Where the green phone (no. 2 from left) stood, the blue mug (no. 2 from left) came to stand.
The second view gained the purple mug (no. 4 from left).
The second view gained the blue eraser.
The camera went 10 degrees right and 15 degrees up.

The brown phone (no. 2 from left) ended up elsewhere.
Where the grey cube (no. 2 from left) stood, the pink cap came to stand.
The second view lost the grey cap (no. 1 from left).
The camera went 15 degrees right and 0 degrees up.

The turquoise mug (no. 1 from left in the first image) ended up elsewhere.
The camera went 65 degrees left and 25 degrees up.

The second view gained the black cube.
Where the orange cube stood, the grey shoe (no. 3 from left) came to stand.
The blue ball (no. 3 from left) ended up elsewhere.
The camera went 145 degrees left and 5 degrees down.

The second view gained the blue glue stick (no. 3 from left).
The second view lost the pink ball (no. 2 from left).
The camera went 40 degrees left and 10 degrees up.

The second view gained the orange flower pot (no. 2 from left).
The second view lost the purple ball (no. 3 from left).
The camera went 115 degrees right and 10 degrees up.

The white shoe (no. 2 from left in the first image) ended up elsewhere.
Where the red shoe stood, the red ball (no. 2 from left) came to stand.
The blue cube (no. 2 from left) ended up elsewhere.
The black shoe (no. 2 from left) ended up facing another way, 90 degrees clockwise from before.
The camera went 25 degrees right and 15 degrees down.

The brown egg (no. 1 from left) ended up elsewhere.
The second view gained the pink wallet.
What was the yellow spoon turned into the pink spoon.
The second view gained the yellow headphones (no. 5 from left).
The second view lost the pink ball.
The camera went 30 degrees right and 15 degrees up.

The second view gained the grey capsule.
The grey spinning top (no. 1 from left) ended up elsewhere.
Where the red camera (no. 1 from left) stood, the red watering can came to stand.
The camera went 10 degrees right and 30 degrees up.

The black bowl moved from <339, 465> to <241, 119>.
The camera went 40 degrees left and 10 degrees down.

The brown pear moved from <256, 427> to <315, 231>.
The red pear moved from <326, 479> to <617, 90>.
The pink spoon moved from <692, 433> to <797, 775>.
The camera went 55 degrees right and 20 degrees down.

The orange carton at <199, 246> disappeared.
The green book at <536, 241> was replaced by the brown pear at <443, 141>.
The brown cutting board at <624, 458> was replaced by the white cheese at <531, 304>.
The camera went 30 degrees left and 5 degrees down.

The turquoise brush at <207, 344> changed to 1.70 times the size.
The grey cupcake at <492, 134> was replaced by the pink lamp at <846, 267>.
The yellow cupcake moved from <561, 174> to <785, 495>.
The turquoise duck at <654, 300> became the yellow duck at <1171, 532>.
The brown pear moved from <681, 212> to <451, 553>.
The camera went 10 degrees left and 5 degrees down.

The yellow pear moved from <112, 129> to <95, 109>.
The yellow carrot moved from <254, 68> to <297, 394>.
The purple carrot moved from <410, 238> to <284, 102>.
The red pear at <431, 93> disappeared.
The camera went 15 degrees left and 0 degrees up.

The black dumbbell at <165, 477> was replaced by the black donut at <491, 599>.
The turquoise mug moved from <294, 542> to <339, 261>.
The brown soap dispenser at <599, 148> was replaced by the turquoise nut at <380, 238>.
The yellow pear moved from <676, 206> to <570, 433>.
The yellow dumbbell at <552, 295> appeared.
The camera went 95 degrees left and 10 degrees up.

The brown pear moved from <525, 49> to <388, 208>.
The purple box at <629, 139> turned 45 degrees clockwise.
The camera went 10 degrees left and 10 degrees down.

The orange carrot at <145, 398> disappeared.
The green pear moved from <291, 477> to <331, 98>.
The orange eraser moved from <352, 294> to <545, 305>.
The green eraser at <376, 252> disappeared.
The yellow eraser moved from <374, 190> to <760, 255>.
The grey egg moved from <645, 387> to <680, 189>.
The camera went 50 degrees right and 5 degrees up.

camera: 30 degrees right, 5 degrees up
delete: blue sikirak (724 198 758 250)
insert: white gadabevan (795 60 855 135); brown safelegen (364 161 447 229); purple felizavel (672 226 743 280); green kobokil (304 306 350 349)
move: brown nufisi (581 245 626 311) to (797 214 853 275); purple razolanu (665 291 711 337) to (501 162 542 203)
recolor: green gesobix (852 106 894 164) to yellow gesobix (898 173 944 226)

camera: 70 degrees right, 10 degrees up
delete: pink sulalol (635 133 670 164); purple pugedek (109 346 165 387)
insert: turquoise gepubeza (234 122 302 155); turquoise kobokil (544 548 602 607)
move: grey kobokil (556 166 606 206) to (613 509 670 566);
=======
▶ [What is needed] From the first line of the records to the line containing "The second view gained the blue eraser.", inclusive, transcribe everything exactly and leave out the rest.

▶ [Expected answer]
Where the green phone (no. 2 from left) stood, the blue mug (no. 2 from left) came to stand.
The second view gained the purple mug (no. 4 from left).
The second view gained the blue eraser.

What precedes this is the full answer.